What needs to be done: Take the line with "Recycle Bin: [331,902,364,943]" and every line after it in the data. Transcribe them exactly, through the last.

[Dataset entries]
----------

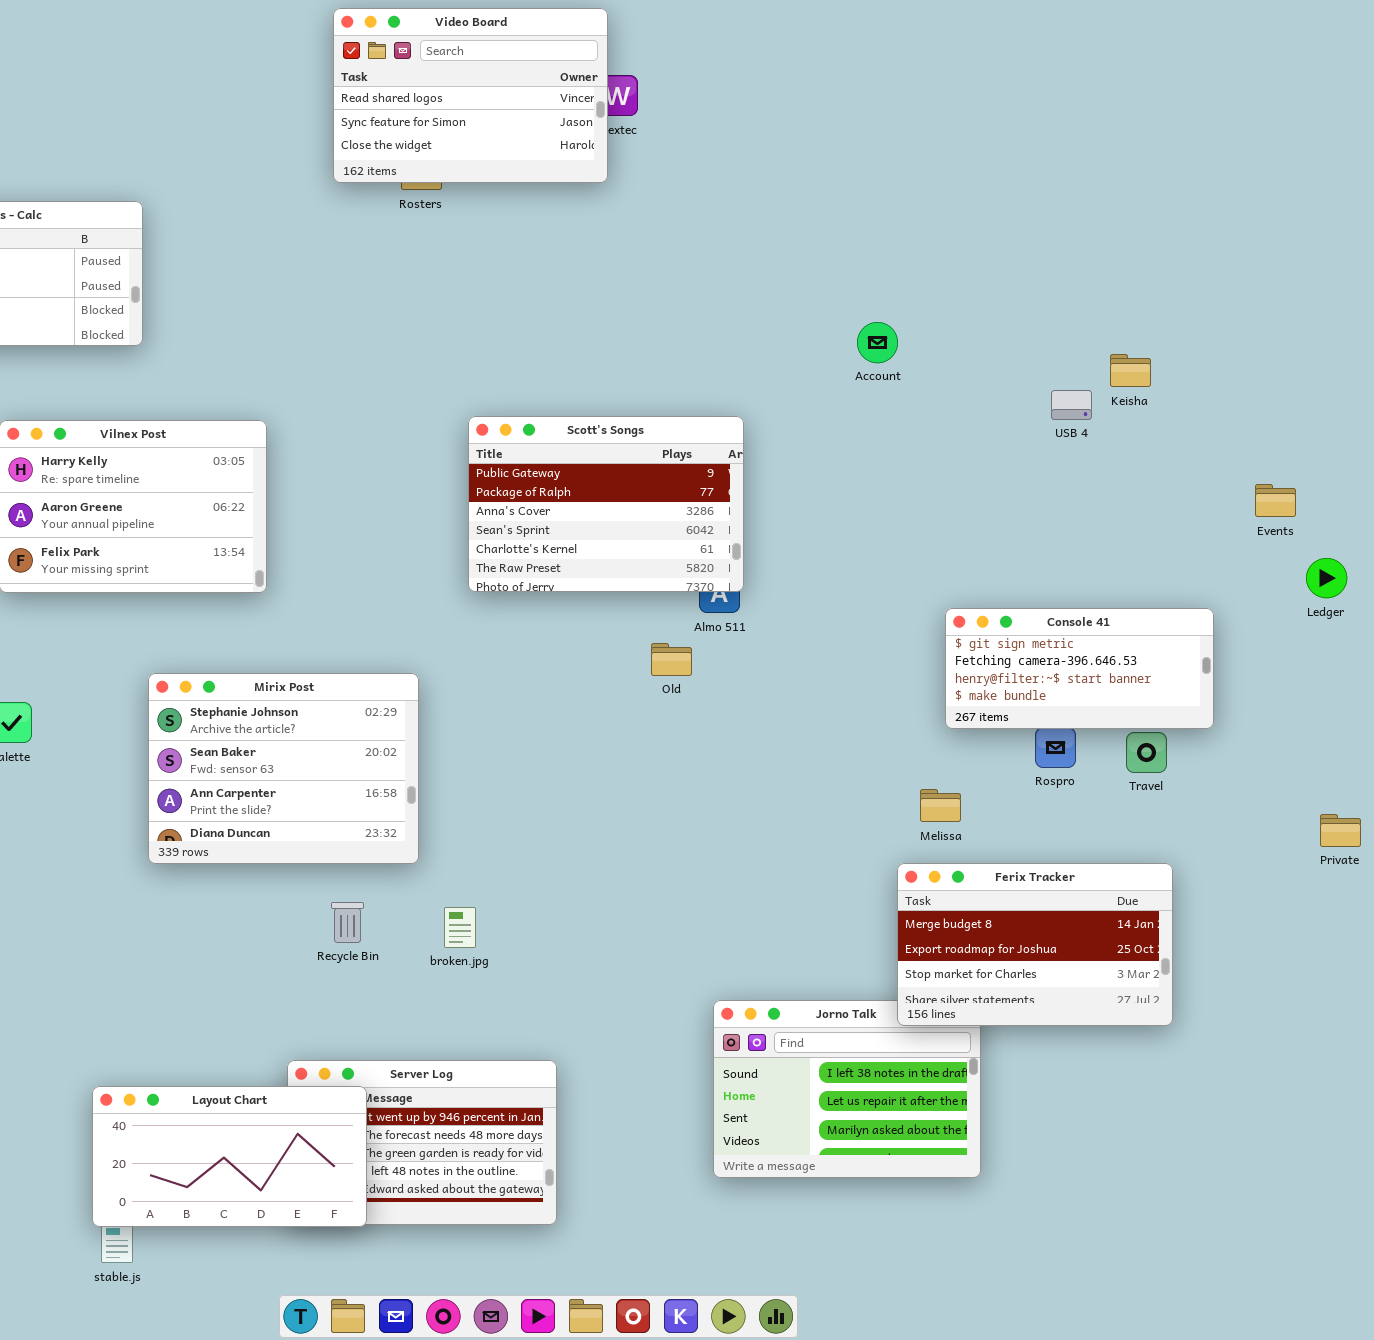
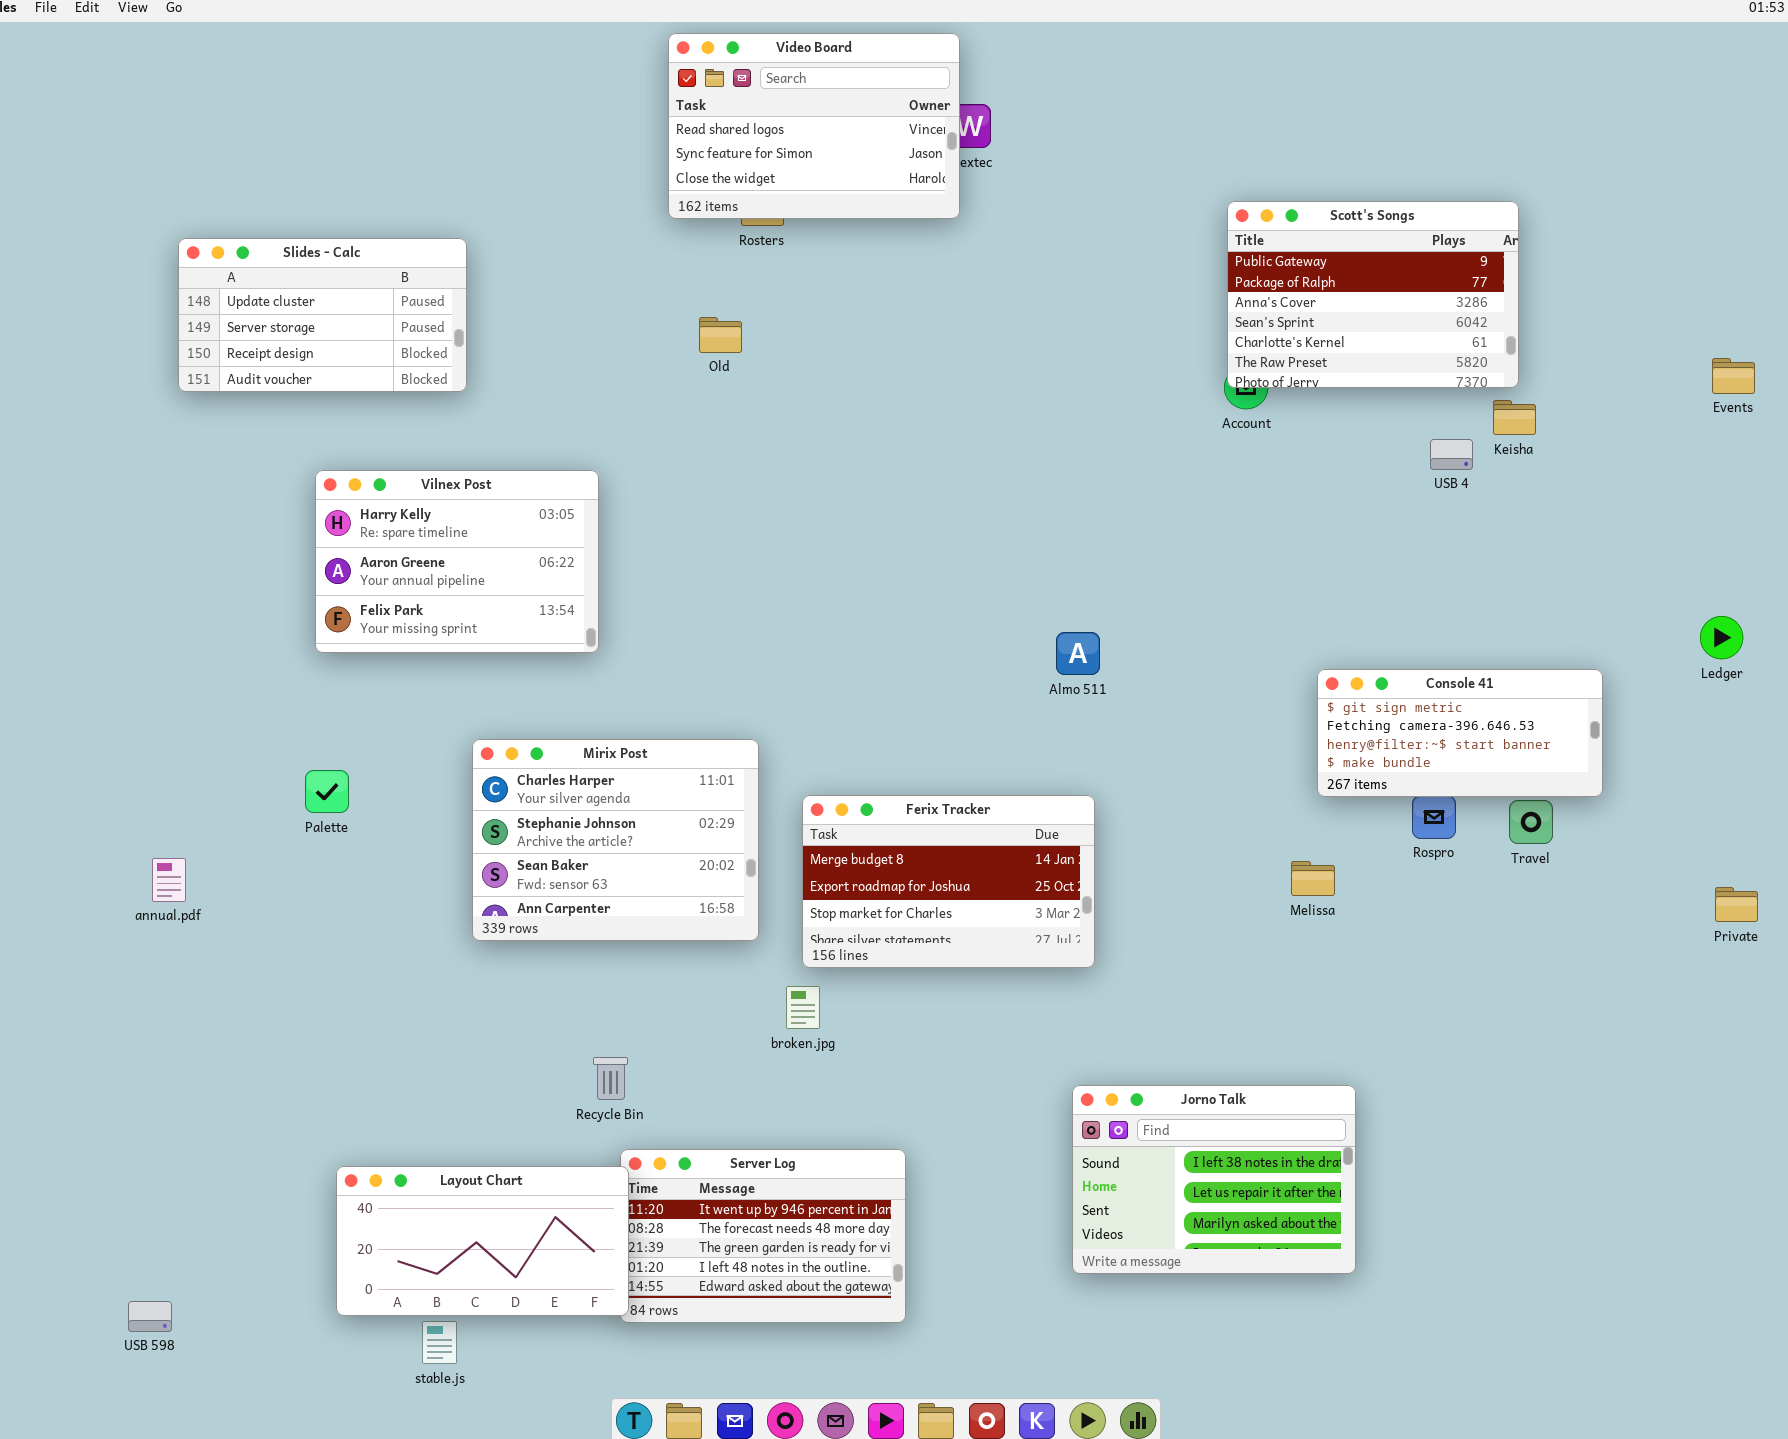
Scott's Songs: [468,416,744,592] -> [1227,201,1519,388], moved
Events: [1255,484,1296,517] -> [1712,358,1755,394], moved
Old: [651,643,692,676] -> [699,317,742,353], moved
Mirix Post: [148,673,419,864] -> [472,739,759,941], scrolled up 1 row
Ferix Tracker: [897,863,1173,1026] -> [802,795,1095,968], moved
Recycle Bin: [331,902,364,943] -> [593,1057,628,1100], moved
Layout Chart: [92,1086,367,1227] -> [336,1166,629,1316], moved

----------

Result:
Recycle Bin: [331,902,364,943] -> [593,1057,628,1100], moved
Layout Chart: [92,1086,367,1227] -> [336,1166,629,1316], moved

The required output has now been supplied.